• **Data for the task**:

+---+

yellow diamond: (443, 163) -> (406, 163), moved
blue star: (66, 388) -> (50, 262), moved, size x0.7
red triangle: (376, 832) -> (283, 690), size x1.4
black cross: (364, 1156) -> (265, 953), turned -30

+---+

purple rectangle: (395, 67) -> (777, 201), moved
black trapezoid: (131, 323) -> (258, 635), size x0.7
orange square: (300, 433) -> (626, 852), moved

+---+

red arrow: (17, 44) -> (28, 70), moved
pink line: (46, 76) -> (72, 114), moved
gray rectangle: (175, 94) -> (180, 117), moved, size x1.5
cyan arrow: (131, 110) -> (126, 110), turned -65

+---+

• **The task**:
Find all lines in the records that hold the word "rectangle". Copy them.

• **Response to this exercise**:
purple rectangle: (395, 67) -> (777, 201), moved
gray rectangle: (175, 94) -> (180, 117), moved, size x1.5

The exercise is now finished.